Request: The required output is the lines below from the line containing "(560, 134) = (473, 154): turquoise" to the line containing "(1126, 222) = (511, 434): blue", inclusive, retyped exactly. No other lines belong in it.

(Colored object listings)
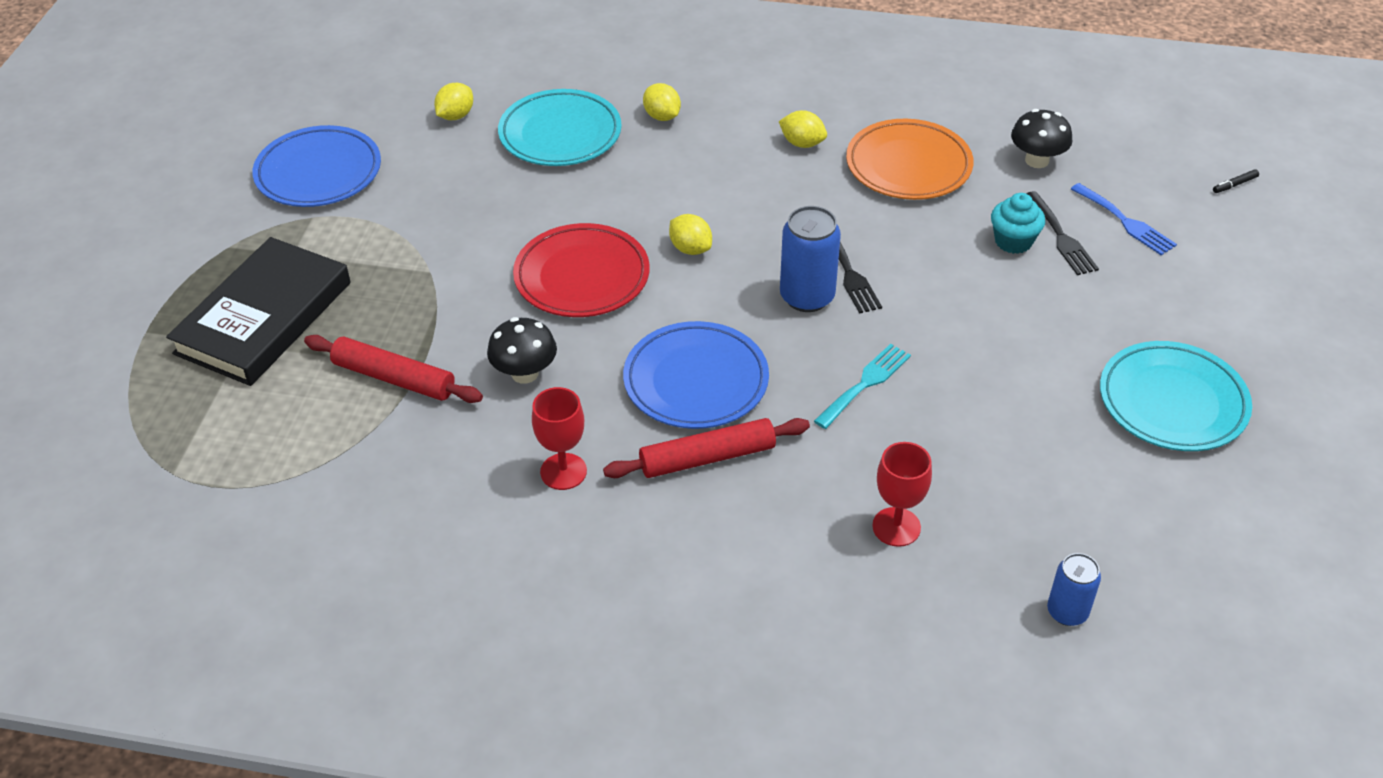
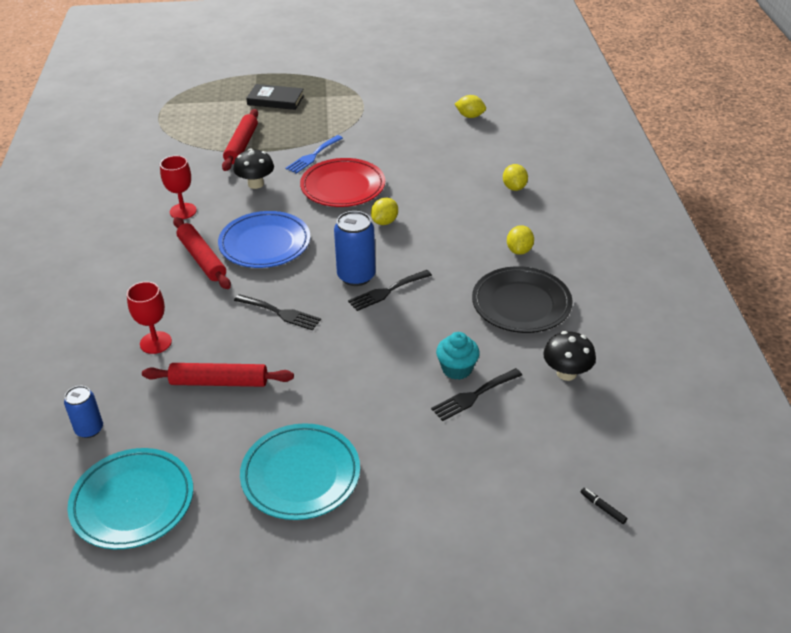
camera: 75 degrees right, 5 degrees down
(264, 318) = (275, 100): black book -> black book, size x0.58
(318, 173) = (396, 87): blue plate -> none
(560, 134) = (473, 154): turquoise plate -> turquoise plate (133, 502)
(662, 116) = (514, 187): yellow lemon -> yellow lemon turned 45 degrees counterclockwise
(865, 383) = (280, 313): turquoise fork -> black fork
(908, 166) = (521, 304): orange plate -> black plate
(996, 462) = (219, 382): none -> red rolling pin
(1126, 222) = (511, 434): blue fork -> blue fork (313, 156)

* * *

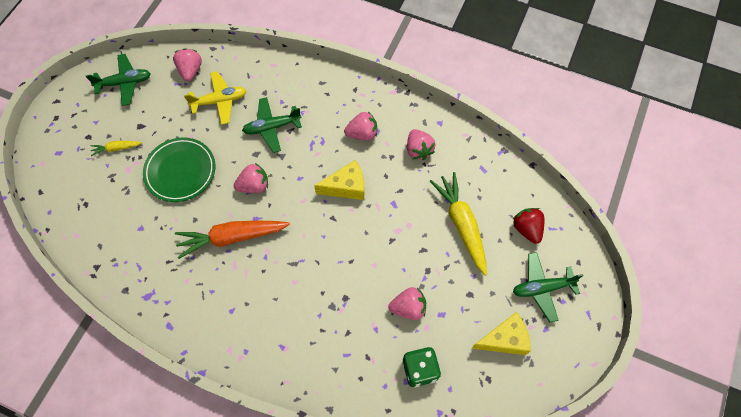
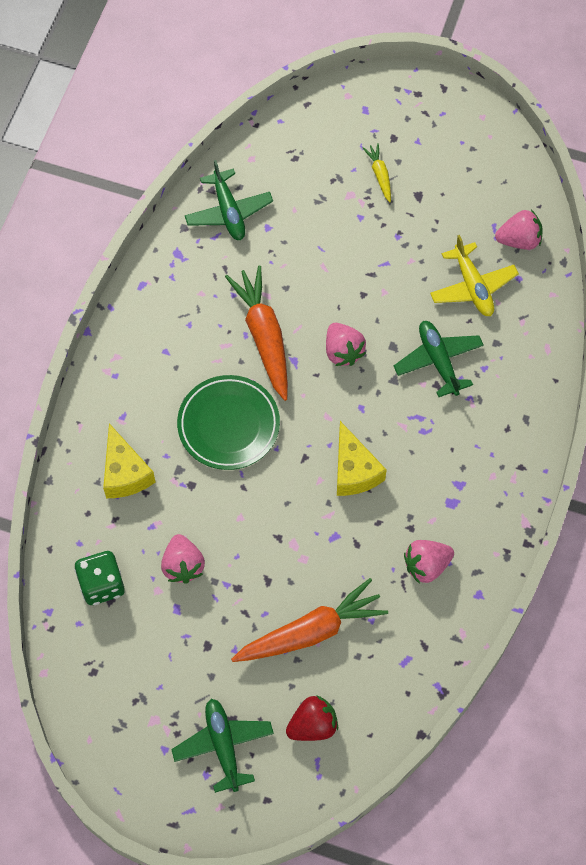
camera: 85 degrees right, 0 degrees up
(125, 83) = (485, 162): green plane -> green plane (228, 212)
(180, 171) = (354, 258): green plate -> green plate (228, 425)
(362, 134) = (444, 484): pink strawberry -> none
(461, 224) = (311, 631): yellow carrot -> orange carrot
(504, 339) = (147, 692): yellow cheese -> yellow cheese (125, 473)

Result for this task:
(560, 134) = (473, 154): turquoise plate -> turquoise plate (133, 502)
(662, 116) = (514, 187): yellow lemon -> yellow lemon turned 45 degrees counterclockwise
(865, 383) = (280, 313): turquoise fork -> black fork
(908, 166) = (521, 304): orange plate -> black plate
(996, 462) = (219, 382): none -> red rolling pin
(1126, 222) = (511, 434): blue fork -> blue fork (313, 156)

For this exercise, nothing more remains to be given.